> [Exercise]
Each line in the entries below that holds the word "donut" belongs in the answer.

> [Source material]
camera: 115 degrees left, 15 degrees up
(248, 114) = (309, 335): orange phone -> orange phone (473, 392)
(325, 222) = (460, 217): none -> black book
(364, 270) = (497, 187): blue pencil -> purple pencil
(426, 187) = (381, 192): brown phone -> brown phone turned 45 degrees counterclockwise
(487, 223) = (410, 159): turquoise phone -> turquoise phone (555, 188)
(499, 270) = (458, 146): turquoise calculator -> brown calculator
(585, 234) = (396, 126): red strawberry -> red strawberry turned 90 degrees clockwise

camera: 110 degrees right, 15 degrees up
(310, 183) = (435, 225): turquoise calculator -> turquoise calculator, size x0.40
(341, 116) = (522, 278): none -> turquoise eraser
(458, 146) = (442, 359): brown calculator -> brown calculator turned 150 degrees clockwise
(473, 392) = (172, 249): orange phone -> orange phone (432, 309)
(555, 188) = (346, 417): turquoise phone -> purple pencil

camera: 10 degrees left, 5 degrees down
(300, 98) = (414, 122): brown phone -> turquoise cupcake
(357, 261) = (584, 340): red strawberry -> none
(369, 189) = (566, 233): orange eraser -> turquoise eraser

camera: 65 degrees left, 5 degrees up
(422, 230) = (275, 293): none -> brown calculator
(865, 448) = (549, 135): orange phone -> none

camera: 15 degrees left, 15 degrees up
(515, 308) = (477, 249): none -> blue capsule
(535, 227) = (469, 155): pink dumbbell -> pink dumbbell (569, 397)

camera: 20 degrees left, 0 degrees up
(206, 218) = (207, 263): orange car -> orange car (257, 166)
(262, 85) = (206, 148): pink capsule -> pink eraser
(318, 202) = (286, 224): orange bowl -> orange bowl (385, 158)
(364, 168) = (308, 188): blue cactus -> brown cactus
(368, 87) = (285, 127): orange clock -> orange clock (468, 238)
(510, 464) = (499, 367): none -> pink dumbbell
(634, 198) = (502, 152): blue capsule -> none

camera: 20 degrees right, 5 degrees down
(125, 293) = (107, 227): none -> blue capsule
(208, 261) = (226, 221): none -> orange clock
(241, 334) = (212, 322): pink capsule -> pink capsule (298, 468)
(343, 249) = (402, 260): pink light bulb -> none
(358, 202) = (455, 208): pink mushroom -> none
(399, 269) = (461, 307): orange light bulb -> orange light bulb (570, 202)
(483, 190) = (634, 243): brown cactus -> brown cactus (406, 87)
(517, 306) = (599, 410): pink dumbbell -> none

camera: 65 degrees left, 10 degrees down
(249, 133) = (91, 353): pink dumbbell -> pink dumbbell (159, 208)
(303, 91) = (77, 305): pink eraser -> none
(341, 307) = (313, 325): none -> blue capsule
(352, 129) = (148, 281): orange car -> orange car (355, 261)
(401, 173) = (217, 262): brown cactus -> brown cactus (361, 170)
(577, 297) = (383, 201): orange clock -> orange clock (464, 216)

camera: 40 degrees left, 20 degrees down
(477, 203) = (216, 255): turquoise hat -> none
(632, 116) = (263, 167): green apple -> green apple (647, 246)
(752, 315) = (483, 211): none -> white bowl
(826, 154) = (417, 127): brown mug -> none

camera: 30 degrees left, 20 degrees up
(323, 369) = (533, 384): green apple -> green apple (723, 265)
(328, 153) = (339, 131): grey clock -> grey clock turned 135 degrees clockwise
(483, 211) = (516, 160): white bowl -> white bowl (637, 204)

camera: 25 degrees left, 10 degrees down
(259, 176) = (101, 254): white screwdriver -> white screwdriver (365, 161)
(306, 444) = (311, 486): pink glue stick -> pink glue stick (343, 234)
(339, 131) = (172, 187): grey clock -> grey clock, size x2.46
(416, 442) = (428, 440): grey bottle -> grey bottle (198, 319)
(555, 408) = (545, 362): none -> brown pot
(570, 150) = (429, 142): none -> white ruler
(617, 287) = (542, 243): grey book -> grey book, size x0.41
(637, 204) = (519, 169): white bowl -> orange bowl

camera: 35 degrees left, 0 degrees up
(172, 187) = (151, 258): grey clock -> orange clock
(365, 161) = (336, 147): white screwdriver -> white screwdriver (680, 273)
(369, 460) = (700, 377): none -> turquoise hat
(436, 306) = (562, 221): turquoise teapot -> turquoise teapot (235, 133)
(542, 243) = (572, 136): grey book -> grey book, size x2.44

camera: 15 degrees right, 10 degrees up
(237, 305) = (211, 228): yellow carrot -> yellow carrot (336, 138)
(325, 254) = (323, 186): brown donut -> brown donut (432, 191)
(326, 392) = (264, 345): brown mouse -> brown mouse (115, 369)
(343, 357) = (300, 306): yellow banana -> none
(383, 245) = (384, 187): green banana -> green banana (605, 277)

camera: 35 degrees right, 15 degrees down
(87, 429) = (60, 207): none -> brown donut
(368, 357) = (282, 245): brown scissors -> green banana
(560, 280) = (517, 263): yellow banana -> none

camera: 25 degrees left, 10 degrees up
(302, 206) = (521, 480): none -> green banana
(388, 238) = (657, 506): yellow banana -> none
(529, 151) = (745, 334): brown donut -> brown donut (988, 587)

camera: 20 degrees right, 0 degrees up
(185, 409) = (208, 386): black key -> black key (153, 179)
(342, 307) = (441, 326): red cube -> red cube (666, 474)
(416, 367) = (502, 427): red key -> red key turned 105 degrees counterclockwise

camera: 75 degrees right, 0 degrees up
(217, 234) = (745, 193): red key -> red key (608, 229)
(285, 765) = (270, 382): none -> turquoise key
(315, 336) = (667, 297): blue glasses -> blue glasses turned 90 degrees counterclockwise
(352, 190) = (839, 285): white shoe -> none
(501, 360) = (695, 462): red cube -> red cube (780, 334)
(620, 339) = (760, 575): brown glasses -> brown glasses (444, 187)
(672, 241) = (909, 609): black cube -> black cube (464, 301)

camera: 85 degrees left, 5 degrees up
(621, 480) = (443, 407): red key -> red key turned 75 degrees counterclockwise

> [The completed task]
(325, 254) = (323, 186): brown donut -> brown donut (432, 191)
(87, 429) = (60, 207): none -> brown donut
(529, 151) = (745, 334): brown donut -> brown donut (988, 587)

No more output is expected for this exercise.